**Aim of the exercise**. An exact reproduction of the data below is expected, free of images.

**Given records**.
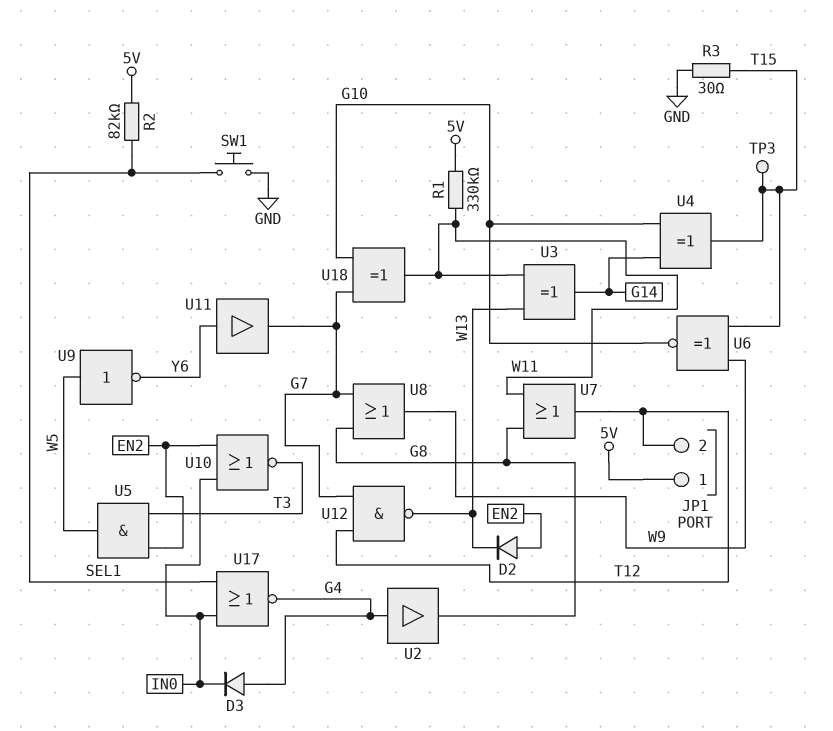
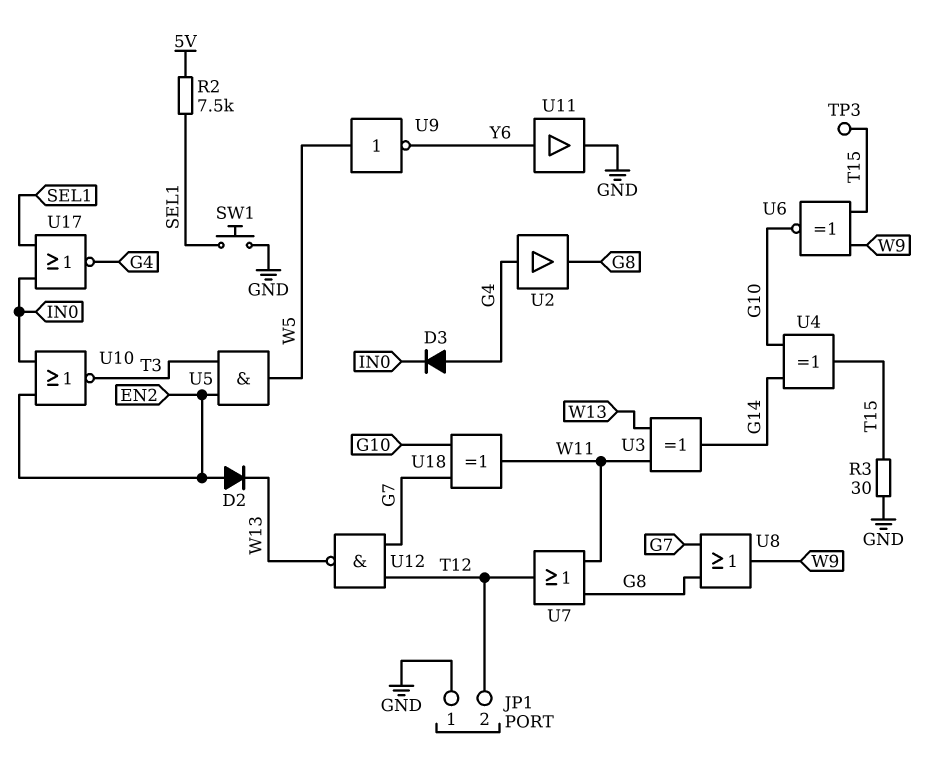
JP1 pin 1: 5V -> GND
R1: 330k (5V, W11) -> none
R2: 82k (5V, SEL1) -> 7.5k (5V, SEL1)
U11: buffer (in Y6, out G7) -> buffer (in Y6, out GND)

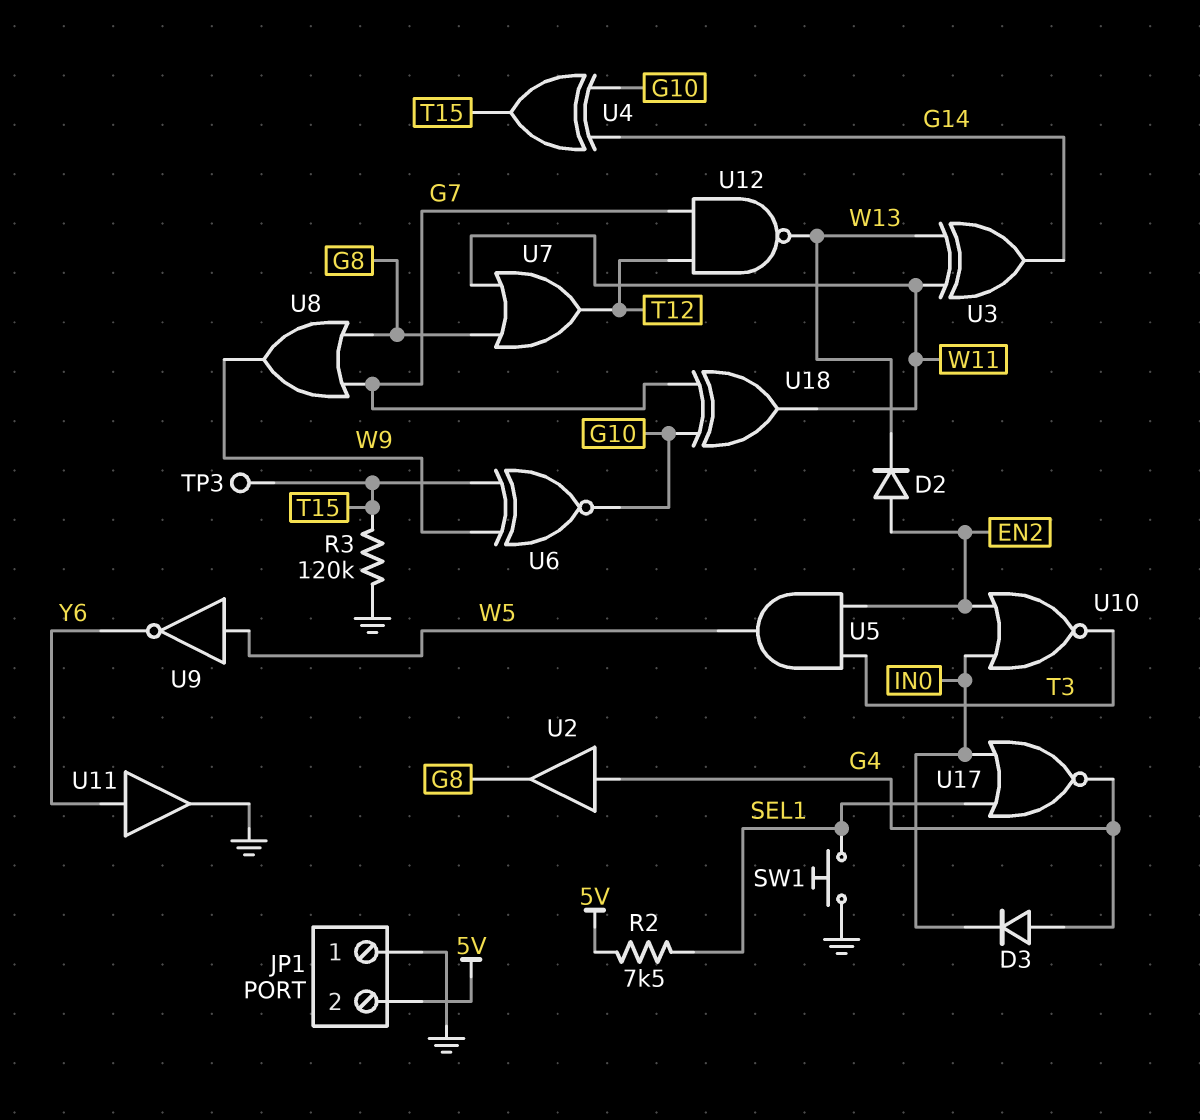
JP1 pin 2: T12 -> 5V
R3: 30 (GND, T15) -> 120k (GND, T15)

**Solution to this exercise**.
JP1 pin 1: 5V -> GND
R1: 330k (5V, W11) -> none
R2: 82k (5V, SEL1) -> 7.5k (5V, SEL1)
U11: buffer (in Y6, out G7) -> buffer (in Y6, out GND)

JP1 pin 2: T12 -> 5V
R3: 30 (GND, T15) -> 120k (GND, T15)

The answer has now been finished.